Please report every line in the entries that contains the string "naranja".

**Task input:**
_ _ _ _ _ _ _

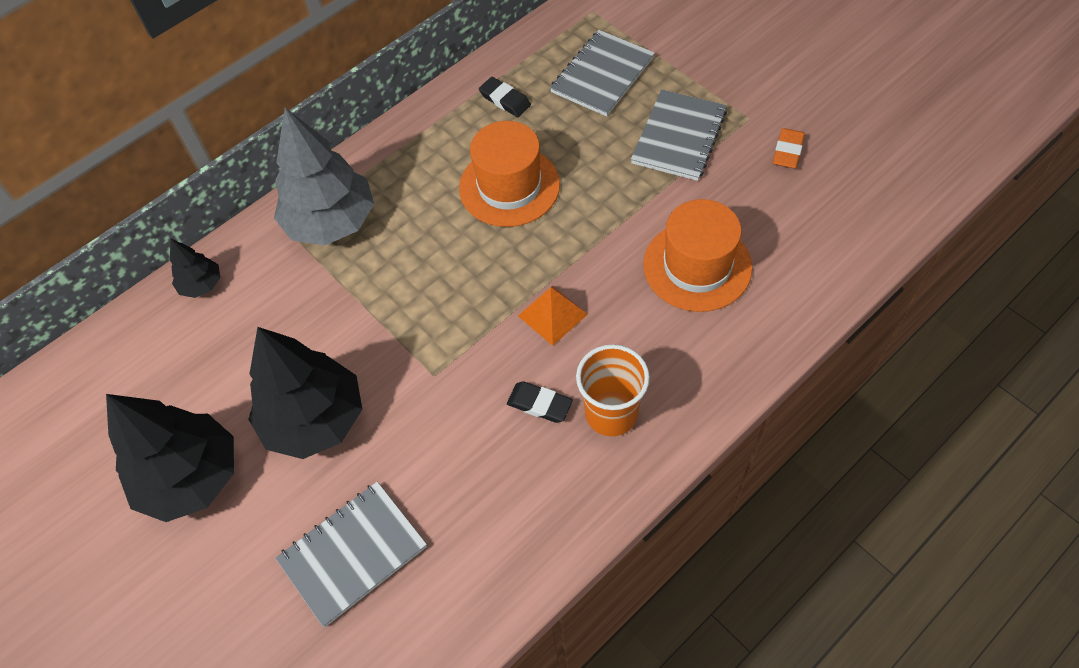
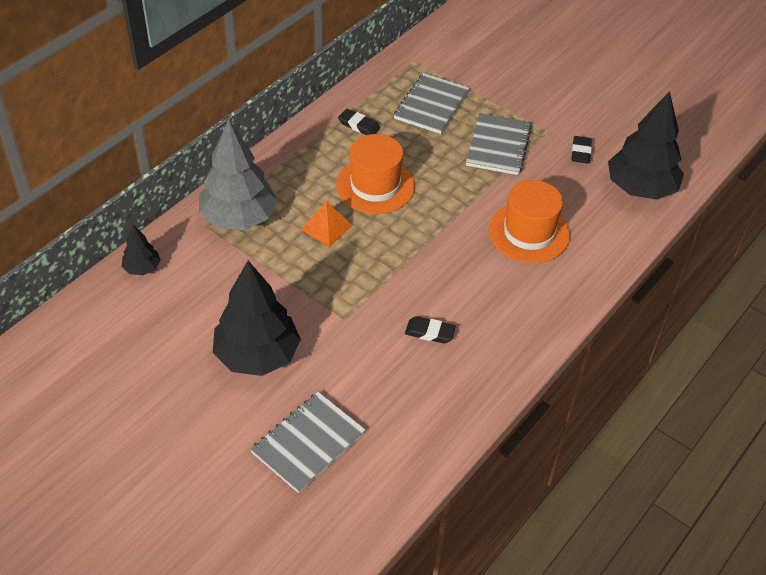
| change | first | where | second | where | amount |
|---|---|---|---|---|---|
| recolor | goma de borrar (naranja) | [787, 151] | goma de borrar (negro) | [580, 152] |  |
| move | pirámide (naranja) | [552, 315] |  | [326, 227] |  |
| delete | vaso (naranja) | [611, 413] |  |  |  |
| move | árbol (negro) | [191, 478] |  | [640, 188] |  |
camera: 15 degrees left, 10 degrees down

_ _ _ _ _ _ _

**Your response:**
| recolor | goma de borrar (naranja) | [787, 151] | goma de borrar (negro) | [580, 152] |  |
| move | pirámide (naranja) | [552, 315] |  | [326, 227] |  |
| delete | vaso (naranja) | [611, 413] |  |  |  |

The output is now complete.